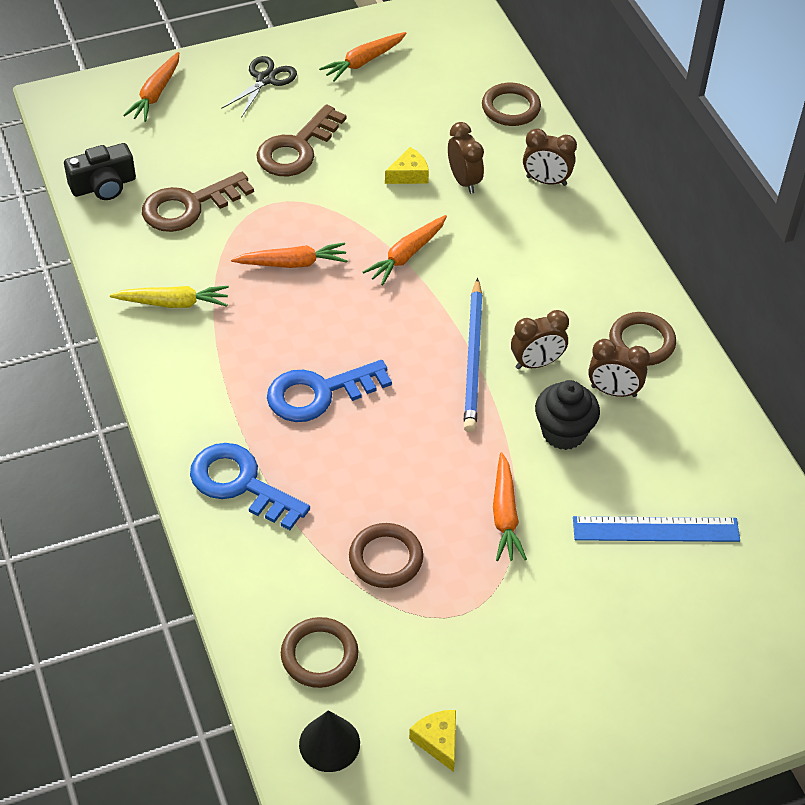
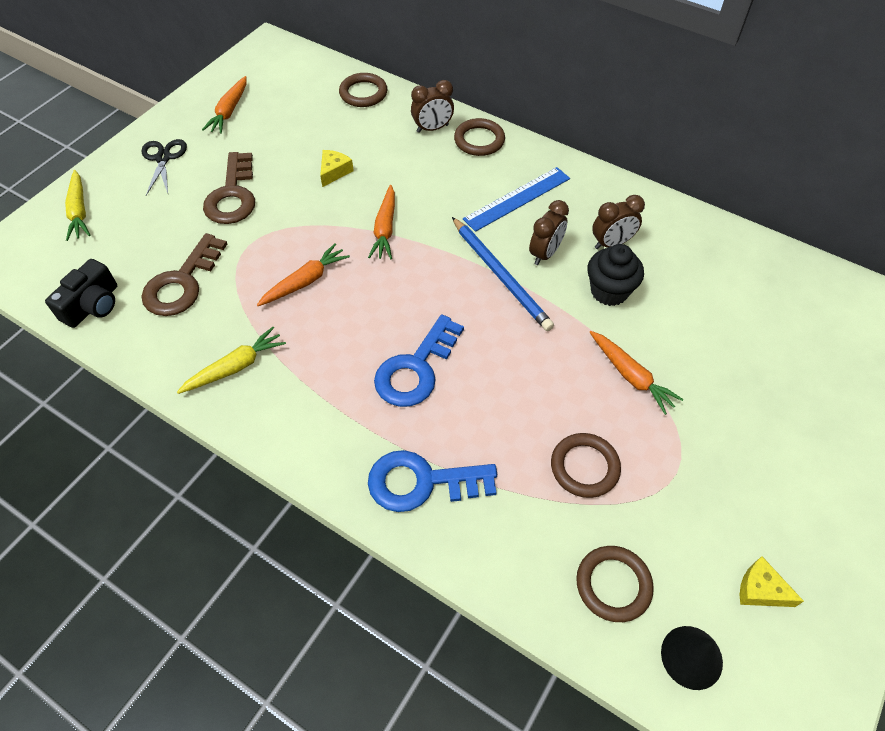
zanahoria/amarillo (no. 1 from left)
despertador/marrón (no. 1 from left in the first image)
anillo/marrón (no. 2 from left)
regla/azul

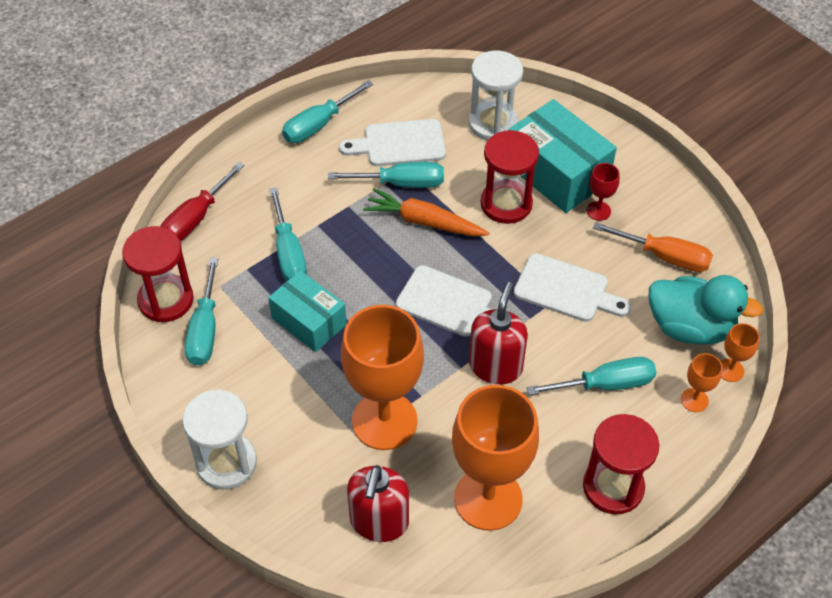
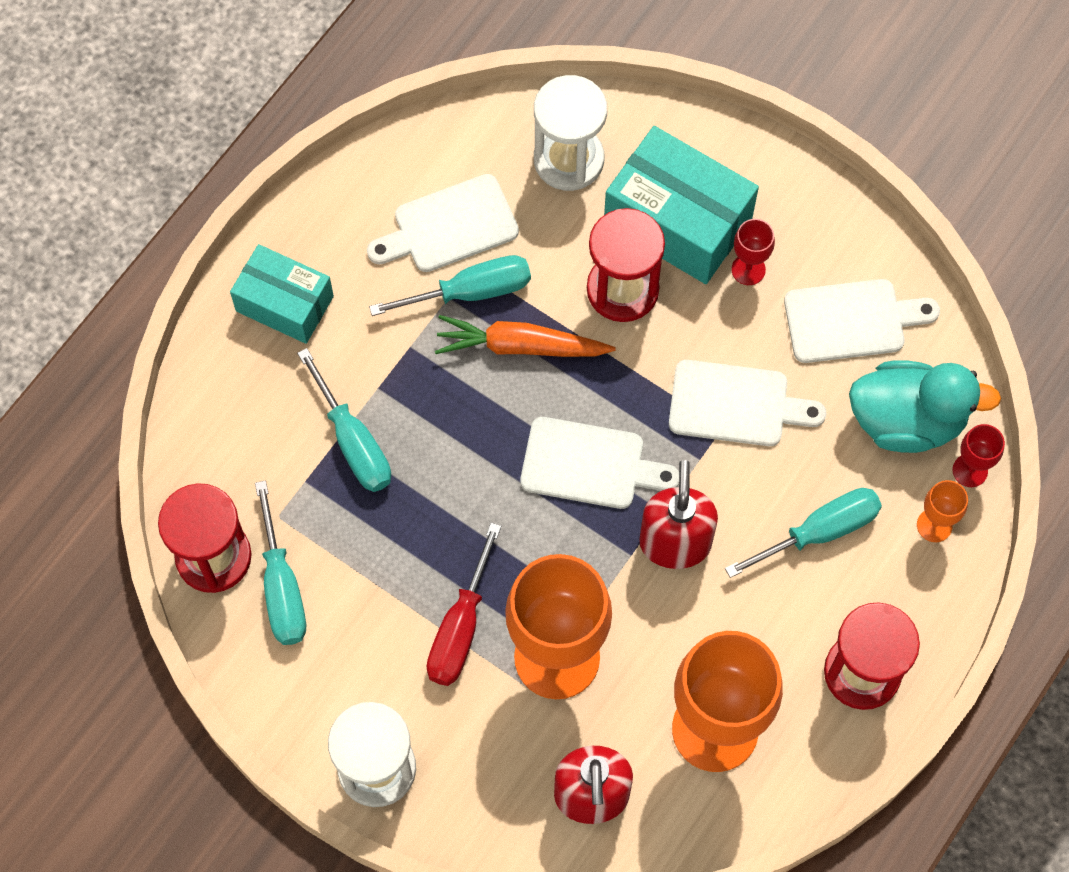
destornillador/turquesa (no. 3 from left in the first image)
destornillador/rojo
tabla de cortar/blanco (no. 4 from left)
caja/turquesa (no. 1 from left)
copa/rojo (no. 2 from left)

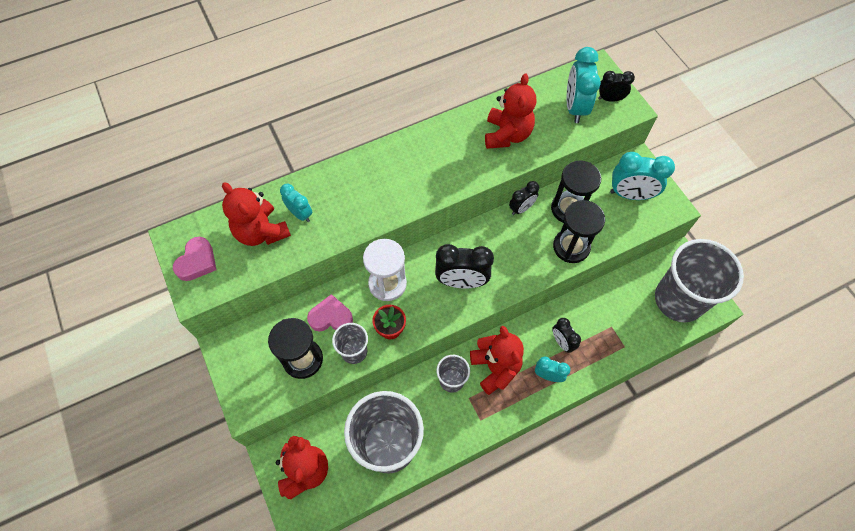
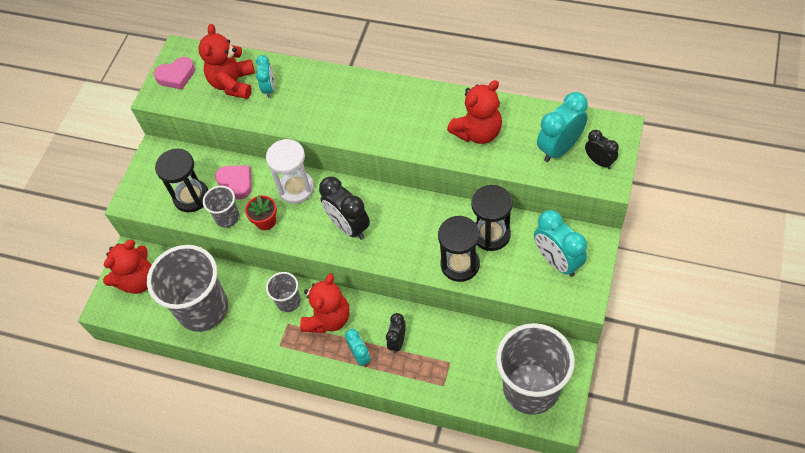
despertador/negro (no. 2 from left in the first image)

⁂

Work instruction: If a line holds a picture, skip the picture and transcribe the rest of the material exactly.

Finished exercise:
zanahoria/amarillo (no. 1 from left)
despertador/marrón (no. 1 from left in the first image)
anillo/marrón (no. 2 from left)
regla/azul

destornillador/turquesa (no. 3 from left in the first image)
destornillador/rojo
tabla de cortar/blanco (no. 4 from left)
caja/turquesa (no. 1 from left)
copa/rojo (no. 2 from left)

despertador/negro (no. 2 from left in the first image)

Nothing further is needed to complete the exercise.